Change listing data:
====
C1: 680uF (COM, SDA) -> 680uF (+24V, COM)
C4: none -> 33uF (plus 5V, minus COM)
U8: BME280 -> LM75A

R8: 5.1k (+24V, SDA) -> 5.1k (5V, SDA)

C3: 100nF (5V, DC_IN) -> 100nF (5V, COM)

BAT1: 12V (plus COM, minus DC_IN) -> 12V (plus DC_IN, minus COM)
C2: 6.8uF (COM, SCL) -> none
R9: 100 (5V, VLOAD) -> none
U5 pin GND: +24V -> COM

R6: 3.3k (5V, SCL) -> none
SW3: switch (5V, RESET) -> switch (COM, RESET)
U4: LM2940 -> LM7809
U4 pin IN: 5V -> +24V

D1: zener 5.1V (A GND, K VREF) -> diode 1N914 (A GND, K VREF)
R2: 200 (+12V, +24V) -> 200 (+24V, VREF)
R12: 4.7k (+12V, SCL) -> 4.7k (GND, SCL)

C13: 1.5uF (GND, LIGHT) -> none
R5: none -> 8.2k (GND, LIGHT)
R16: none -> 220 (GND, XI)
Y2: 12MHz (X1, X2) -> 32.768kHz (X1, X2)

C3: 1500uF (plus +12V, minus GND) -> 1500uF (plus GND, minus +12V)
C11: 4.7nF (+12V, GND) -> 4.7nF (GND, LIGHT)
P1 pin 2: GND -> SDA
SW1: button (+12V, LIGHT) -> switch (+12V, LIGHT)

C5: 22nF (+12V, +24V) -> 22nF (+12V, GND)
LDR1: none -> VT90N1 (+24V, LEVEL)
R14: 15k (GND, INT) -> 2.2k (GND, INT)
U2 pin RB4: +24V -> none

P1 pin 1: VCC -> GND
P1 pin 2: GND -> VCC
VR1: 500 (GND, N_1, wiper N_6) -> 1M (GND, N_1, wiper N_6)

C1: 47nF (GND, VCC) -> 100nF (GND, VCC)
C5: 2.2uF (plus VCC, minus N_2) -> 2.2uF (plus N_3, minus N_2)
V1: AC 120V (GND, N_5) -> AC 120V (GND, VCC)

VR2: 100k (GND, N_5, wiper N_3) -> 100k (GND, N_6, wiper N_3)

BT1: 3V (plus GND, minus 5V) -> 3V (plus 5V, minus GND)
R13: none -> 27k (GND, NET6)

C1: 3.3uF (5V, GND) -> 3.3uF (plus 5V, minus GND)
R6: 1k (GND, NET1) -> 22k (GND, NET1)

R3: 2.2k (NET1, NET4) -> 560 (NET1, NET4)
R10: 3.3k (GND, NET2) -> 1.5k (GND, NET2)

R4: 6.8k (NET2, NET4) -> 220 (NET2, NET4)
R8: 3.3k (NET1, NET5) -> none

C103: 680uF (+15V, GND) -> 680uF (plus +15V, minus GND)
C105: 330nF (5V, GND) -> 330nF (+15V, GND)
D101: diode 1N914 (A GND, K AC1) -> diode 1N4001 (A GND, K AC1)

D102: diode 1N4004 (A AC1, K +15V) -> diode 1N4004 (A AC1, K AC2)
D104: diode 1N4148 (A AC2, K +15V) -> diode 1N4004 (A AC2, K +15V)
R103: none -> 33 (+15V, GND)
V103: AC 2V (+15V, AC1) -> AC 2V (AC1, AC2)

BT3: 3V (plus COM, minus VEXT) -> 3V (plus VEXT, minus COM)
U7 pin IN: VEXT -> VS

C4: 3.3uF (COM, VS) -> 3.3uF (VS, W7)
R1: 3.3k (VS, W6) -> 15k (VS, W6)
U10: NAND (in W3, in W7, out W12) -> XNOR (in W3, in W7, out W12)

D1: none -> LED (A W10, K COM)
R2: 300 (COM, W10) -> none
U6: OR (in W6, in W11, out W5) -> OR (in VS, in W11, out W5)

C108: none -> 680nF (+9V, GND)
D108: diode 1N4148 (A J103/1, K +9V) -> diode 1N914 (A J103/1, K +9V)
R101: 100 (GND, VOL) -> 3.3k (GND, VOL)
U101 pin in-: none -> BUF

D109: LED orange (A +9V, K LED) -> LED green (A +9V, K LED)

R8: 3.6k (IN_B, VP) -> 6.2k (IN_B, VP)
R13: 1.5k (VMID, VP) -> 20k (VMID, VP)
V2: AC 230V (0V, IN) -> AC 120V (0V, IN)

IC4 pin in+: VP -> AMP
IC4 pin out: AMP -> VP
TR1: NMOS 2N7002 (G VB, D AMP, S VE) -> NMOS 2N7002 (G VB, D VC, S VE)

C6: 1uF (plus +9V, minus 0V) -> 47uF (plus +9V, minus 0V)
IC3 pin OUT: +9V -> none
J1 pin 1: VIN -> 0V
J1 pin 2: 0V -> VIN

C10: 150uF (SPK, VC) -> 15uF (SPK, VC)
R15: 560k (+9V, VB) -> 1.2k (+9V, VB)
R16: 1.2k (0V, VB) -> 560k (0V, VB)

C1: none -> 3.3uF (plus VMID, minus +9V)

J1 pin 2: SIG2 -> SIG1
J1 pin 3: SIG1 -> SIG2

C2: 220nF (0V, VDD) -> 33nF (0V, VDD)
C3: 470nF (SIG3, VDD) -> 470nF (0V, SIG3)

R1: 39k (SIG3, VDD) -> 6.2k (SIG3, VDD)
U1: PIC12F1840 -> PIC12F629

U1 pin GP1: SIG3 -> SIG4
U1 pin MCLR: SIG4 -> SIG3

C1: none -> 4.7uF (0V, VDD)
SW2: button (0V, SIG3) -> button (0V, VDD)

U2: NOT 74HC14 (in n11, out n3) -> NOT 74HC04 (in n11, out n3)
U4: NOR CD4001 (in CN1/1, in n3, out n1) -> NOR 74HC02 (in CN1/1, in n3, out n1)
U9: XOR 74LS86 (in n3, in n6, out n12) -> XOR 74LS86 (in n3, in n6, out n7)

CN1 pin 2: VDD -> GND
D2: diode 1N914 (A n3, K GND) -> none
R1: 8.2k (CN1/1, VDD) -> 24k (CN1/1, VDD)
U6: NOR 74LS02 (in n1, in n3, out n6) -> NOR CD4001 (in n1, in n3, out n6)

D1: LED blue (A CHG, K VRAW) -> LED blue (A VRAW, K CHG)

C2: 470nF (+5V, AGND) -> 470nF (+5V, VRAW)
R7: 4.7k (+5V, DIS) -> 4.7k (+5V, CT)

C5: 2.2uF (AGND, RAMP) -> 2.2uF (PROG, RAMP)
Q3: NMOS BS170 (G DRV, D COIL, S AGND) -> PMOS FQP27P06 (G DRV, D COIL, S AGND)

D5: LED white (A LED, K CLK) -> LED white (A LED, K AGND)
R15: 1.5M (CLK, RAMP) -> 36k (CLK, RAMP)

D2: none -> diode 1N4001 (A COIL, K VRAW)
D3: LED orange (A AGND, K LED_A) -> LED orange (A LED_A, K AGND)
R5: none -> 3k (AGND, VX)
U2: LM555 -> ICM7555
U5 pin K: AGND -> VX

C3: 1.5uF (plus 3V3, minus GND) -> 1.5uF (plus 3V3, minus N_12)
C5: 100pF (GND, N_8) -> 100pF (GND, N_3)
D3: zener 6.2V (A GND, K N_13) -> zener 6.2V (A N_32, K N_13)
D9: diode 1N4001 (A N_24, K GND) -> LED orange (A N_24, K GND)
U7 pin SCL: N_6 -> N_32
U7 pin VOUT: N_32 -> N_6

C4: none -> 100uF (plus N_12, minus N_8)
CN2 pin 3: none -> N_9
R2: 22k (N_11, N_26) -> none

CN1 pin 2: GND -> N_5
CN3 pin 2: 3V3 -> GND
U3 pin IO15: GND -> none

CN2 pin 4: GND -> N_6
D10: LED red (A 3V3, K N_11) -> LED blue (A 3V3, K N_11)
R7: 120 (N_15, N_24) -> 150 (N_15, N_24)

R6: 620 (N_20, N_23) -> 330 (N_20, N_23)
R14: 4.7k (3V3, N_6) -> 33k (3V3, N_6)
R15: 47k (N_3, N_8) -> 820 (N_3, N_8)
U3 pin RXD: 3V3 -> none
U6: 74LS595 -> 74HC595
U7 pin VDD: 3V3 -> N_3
====
Give again, word for word, the records from their first line to the one with "R6: 1k (GND, NET1) -> 22k (GND, NET1)", and leave out all else.

--- ANSWER BOX ---
C1: 680uF (COM, SDA) -> 680uF (+24V, COM)
C4: none -> 33uF (plus 5V, minus COM)
U8: BME280 -> LM75A

R8: 5.1k (+24V, SDA) -> 5.1k (5V, SDA)

C3: 100nF (5V, DC_IN) -> 100nF (5V, COM)

BAT1: 12V (plus COM, minus DC_IN) -> 12V (plus DC_IN, minus COM)
C2: 6.8uF (COM, SCL) -> none
R9: 100 (5V, VLOAD) -> none
U5 pin GND: +24V -> COM

R6: 3.3k (5V, SCL) -> none
SW3: switch (5V, RESET) -> switch (COM, RESET)
U4: LM2940 -> LM7809
U4 pin IN: 5V -> +24V

D1: zener 5.1V (A GND, K VREF) -> diode 1N914 (A GND, K VREF)
R2: 200 (+12V, +24V) -> 200 (+24V, VREF)
R12: 4.7k (+12V, SCL) -> 4.7k (GND, SCL)

C13: 1.5uF (GND, LIGHT) -> none
R5: none -> 8.2k (GND, LIGHT)
R16: none -> 220 (GND, XI)
Y2: 12MHz (X1, X2) -> 32.768kHz (X1, X2)

C3: 1500uF (plus +12V, minus GND) -> 1500uF (plus GND, minus +12V)
C11: 4.7nF (+12V, GND) -> 4.7nF (GND, LIGHT)
P1 pin 2: GND -> SDA
SW1: button (+12V, LIGHT) -> switch (+12V, LIGHT)

C5: 22nF (+12V, +24V) -> 22nF (+12V, GND)
LDR1: none -> VT90N1 (+24V, LEVEL)
R14: 15k (GND, INT) -> 2.2k (GND, INT)
U2 pin RB4: +24V -> none

P1 pin 1: VCC -> GND
P1 pin 2: GND -> VCC
VR1: 500 (GND, N_1, wiper N_6) -> 1M (GND, N_1, wiper N_6)

C1: 47nF (GND, VCC) -> 100nF (GND, VCC)
C5: 2.2uF (plus VCC, minus N_2) -> 2.2uF (plus N_3, minus N_2)
V1: AC 120V (GND, N_5) -> AC 120V (GND, VCC)

VR2: 100k (GND, N_5, wiper N_3) -> 100k (GND, N_6, wiper N_3)

BT1: 3V (plus GND, minus 5V) -> 3V (plus 5V, minus GND)
R13: none -> 27k (GND, NET6)

C1: 3.3uF (5V, GND) -> 3.3uF (plus 5V, minus GND)
R6: 1k (GND, NET1) -> 22k (GND, NET1)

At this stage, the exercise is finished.